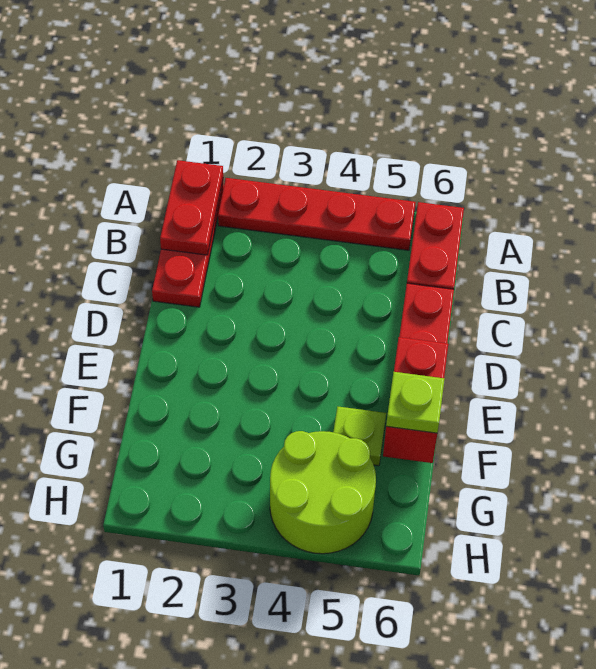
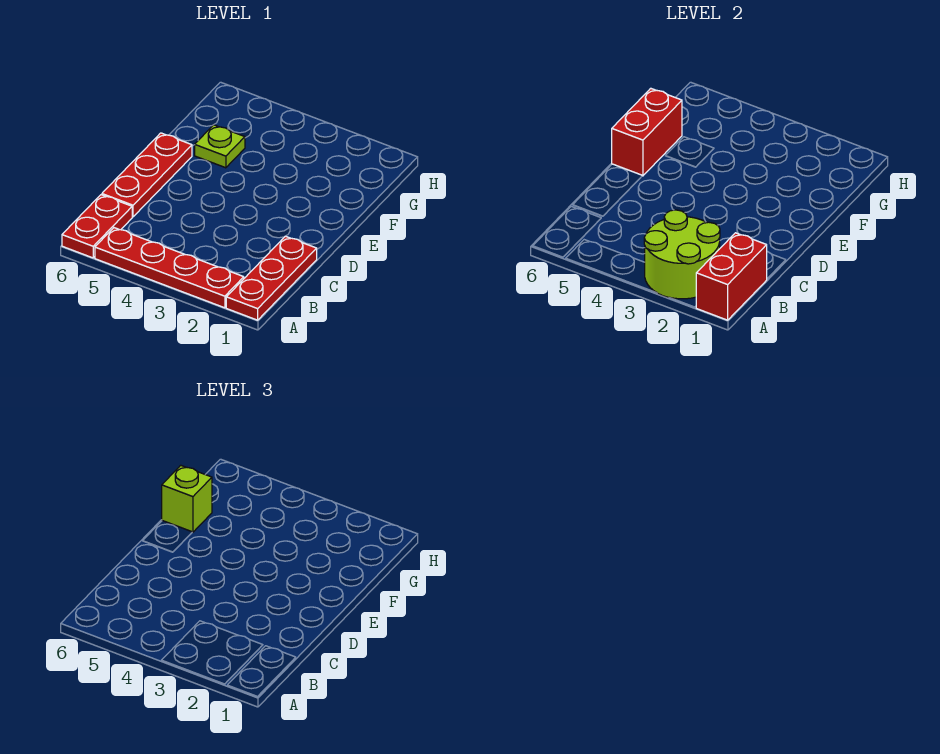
red plate A1:B1 level 2 -> red brick A1:B1 level 2
lime plate F6 level 3 -> lime brick F6 level 3
lime round brick G4:H5 level 1 -> lime round brick A2:B3 level 2

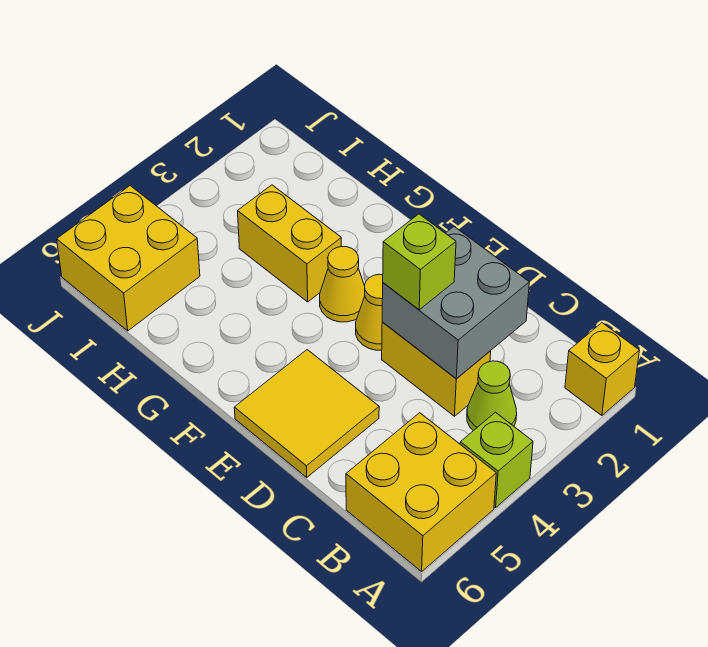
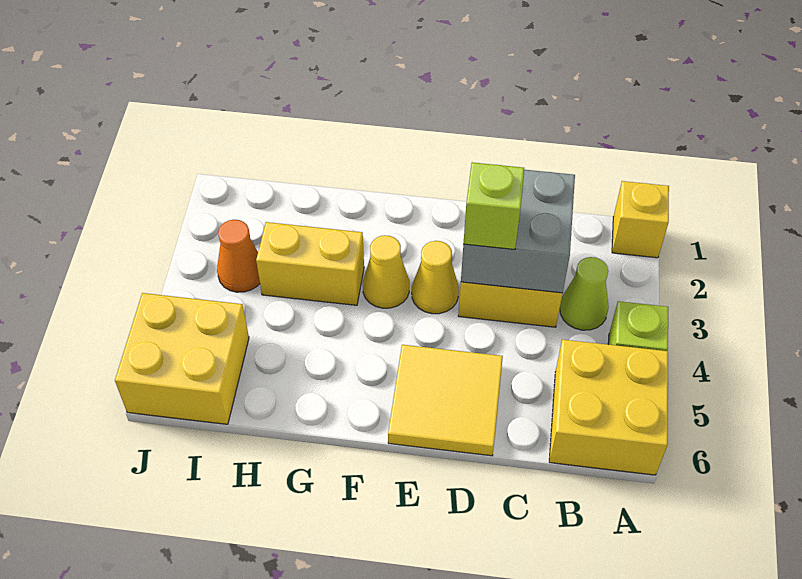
none -> orange cone I3 level 1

• **Task prompt**: Return the material word for word. Pictures are not part of the copy.

• **Solution below**:
red plate A1:B1 level 2 -> red brick A1:B1 level 2
lime plate F6 level 3 -> lime brick F6 level 3
lime round brick G4:H5 level 1 -> lime round brick A2:B3 level 2

none -> orange cone I3 level 1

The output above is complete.